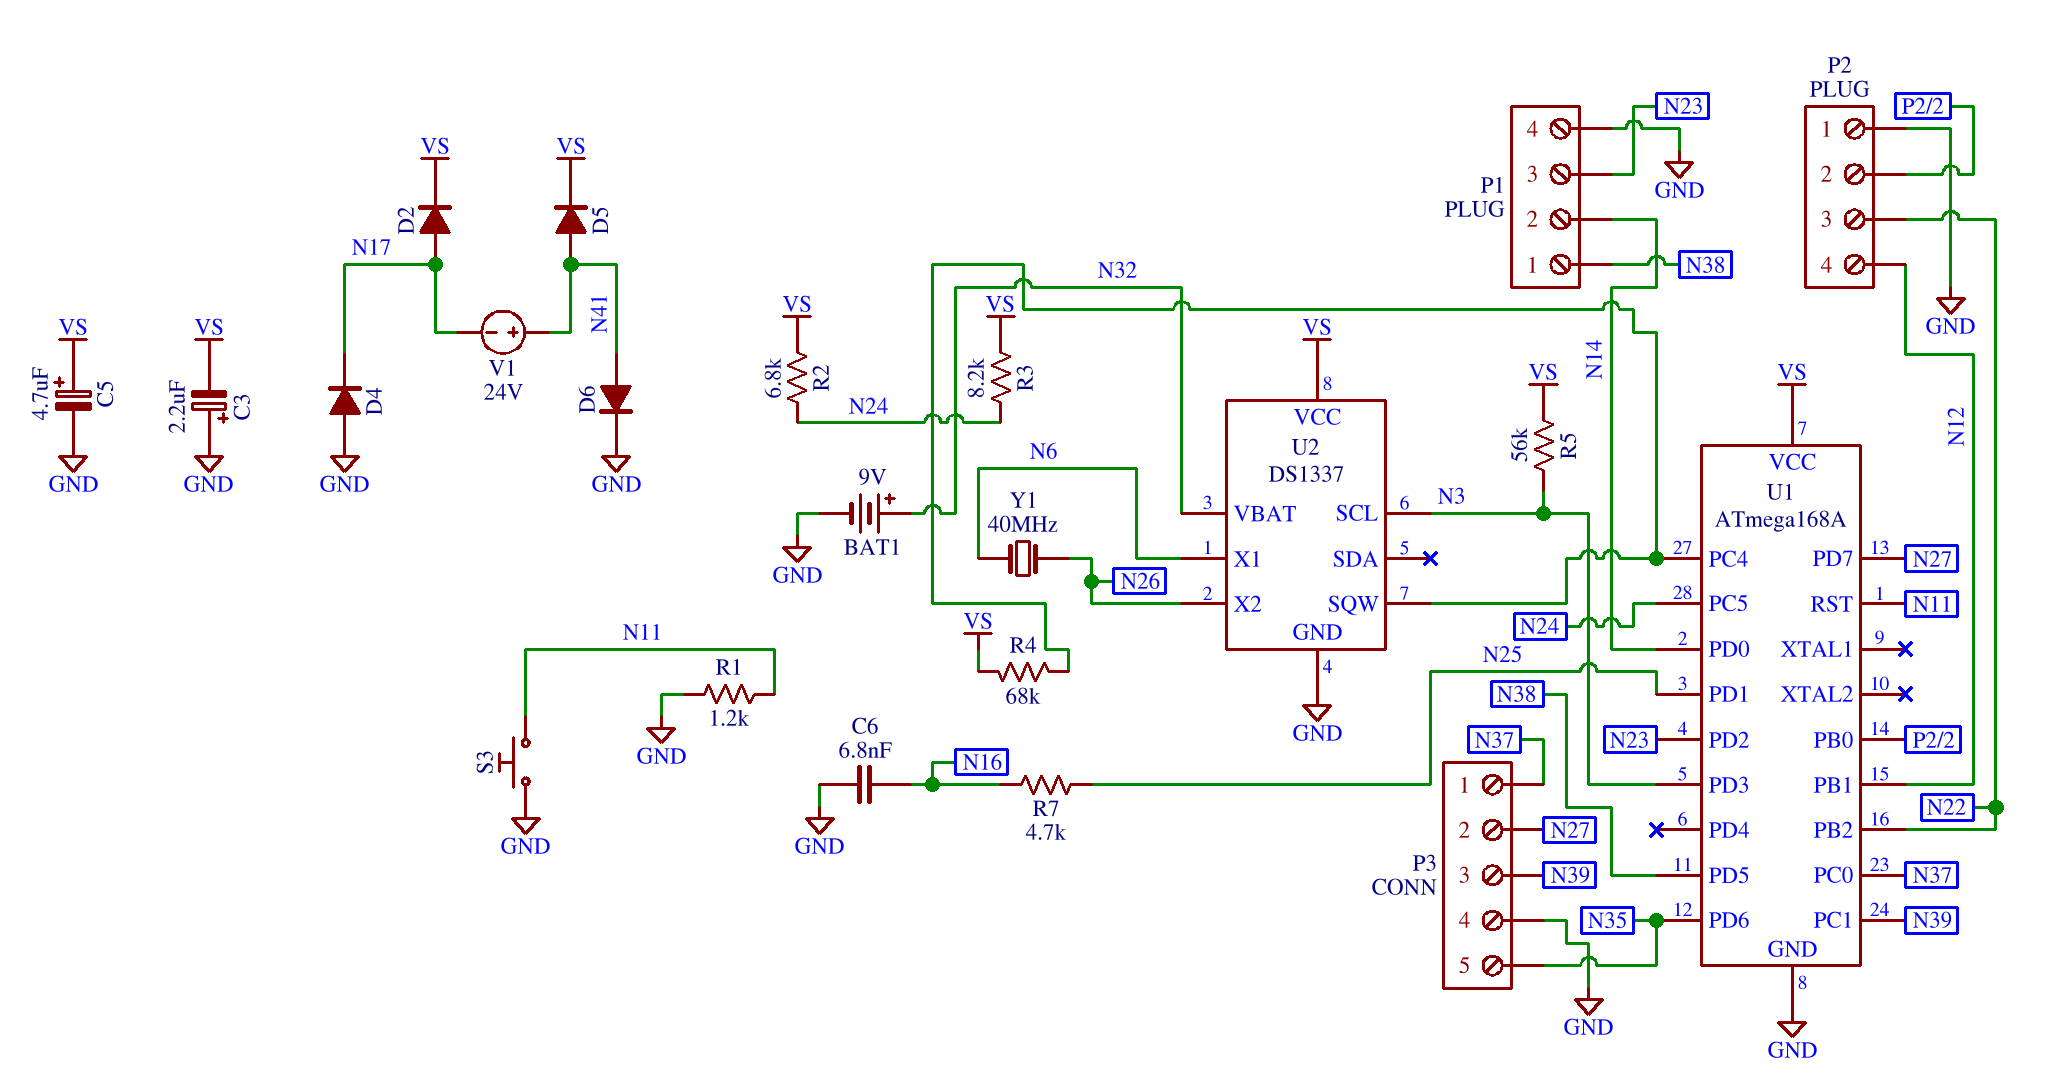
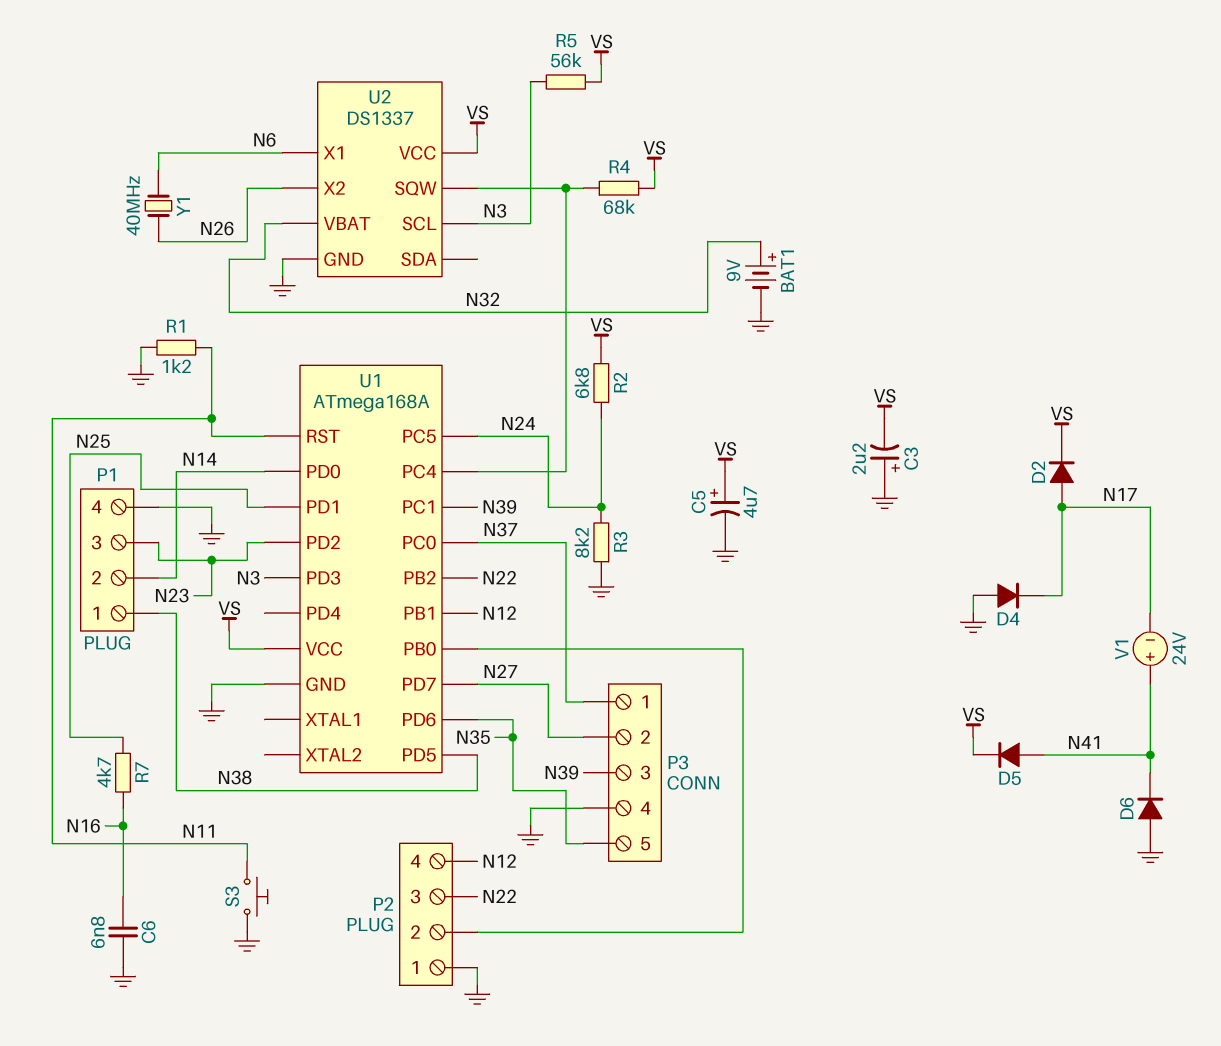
D6: diode (A N41, K GND) -> diode (A GND, K N41)
R3: 8.2k (N24, VS) -> 8.2k (GND, N24)

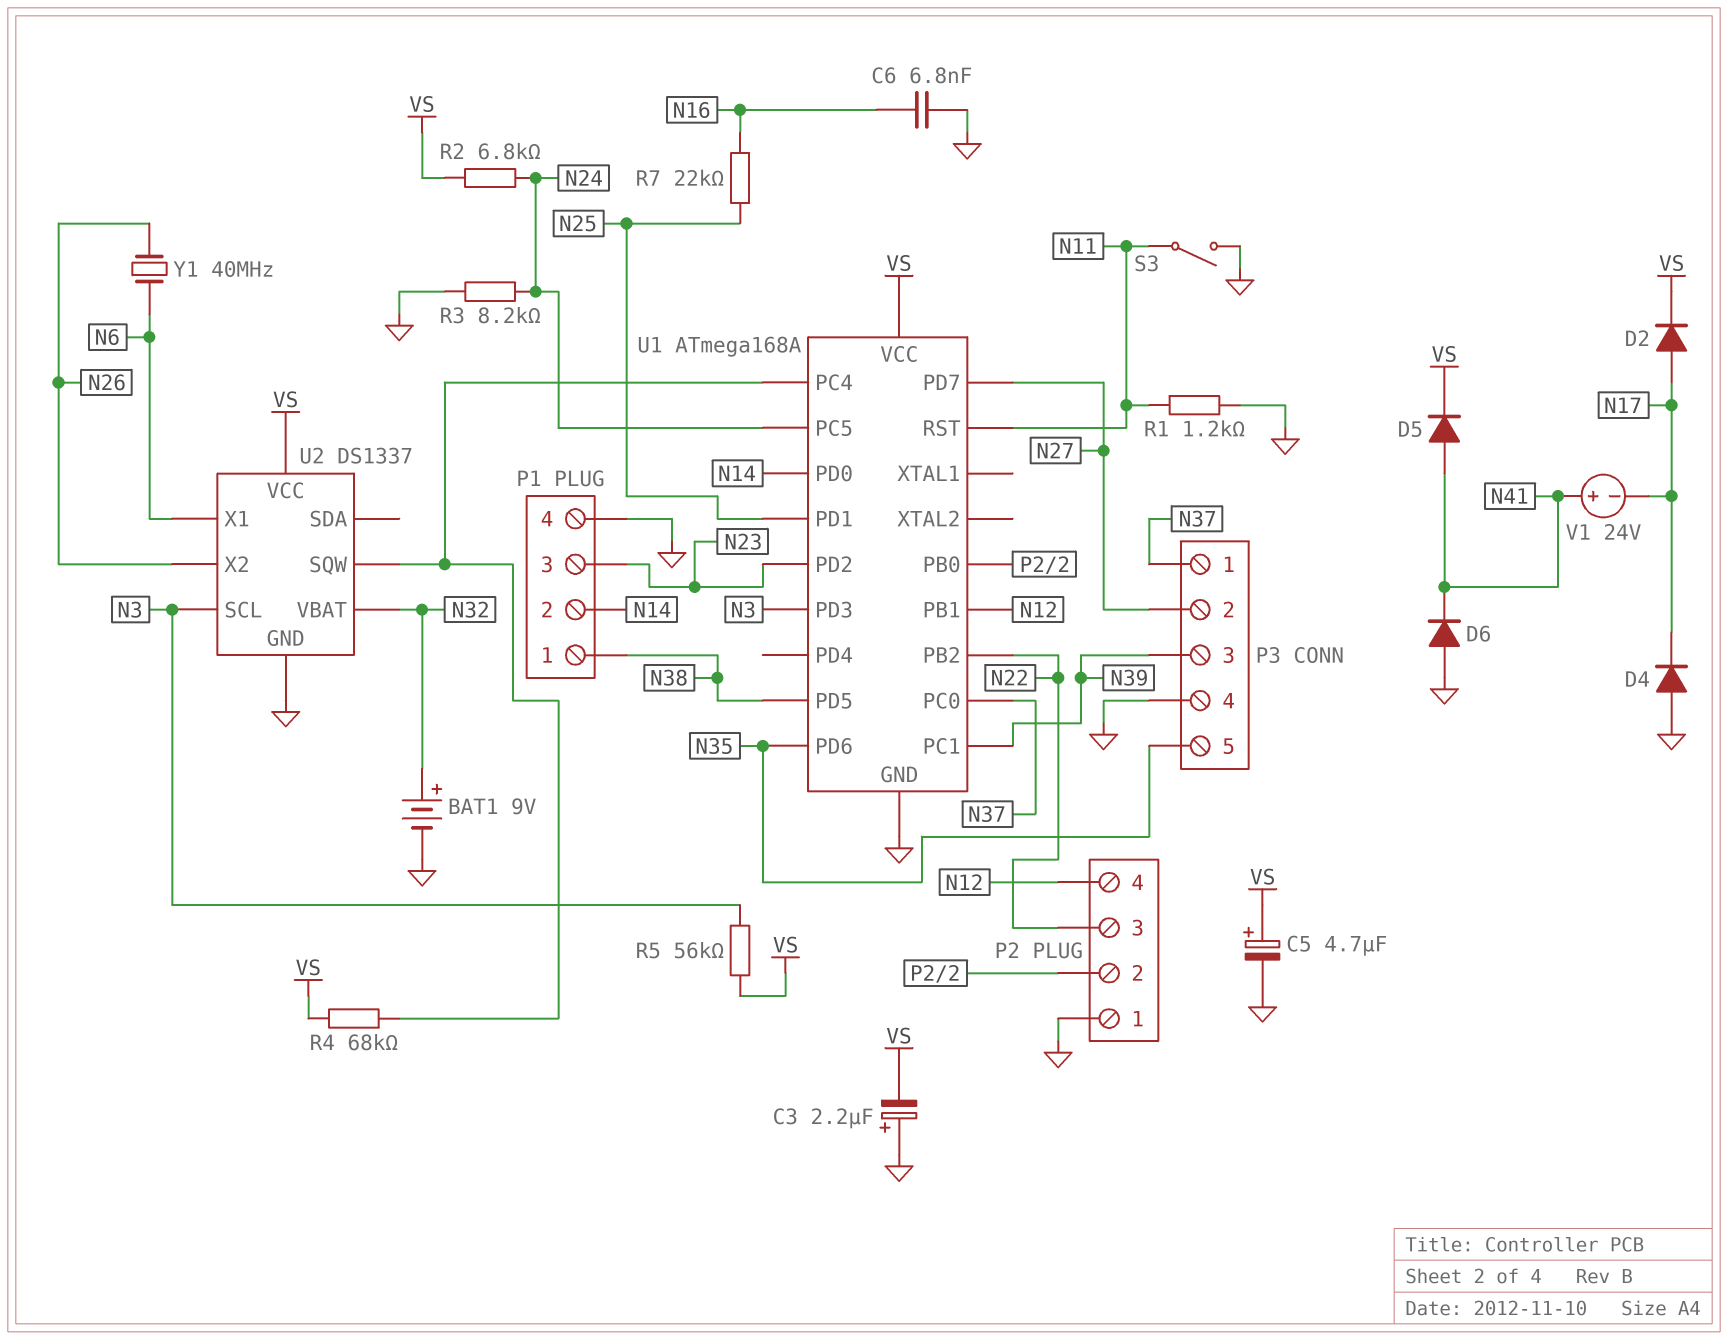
R7: 4.7k (N16, N25) -> 22k (N16, N25)
S3: button (GND, N11) -> switch (GND, N11)

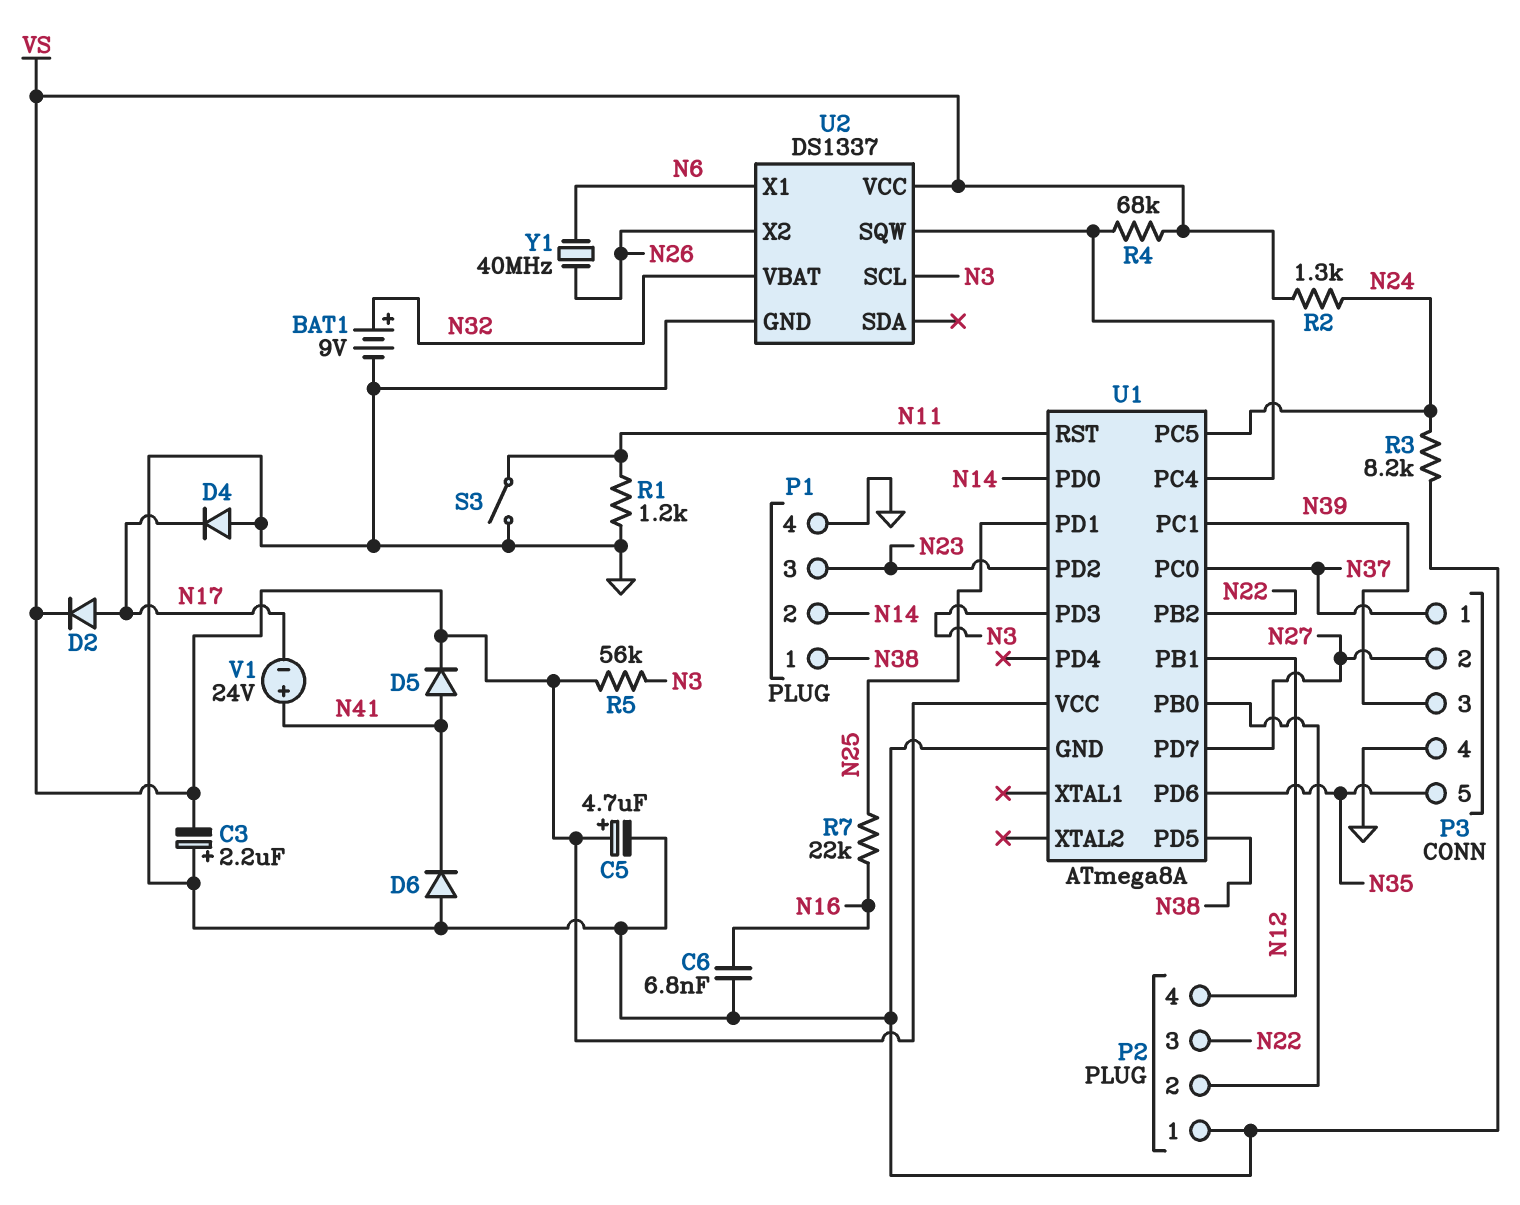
R2: 6.8k (N24, VS) -> 1.3k (N24, VS)
U1: ATmega168A -> ATmega8A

_Assigned task:_ Give a verbatim transcription of the entries, leaving out the pictures.

_Result of the task:_
D6: diode (A N41, K GND) -> diode (A GND, K N41)
R3: 8.2k (N24, VS) -> 8.2k (GND, N24)

R7: 4.7k (N16, N25) -> 22k (N16, N25)
S3: button (GND, N11) -> switch (GND, N11)

R2: 6.8k (N24, VS) -> 1.3k (N24, VS)
U1: ATmega168A -> ATmega8A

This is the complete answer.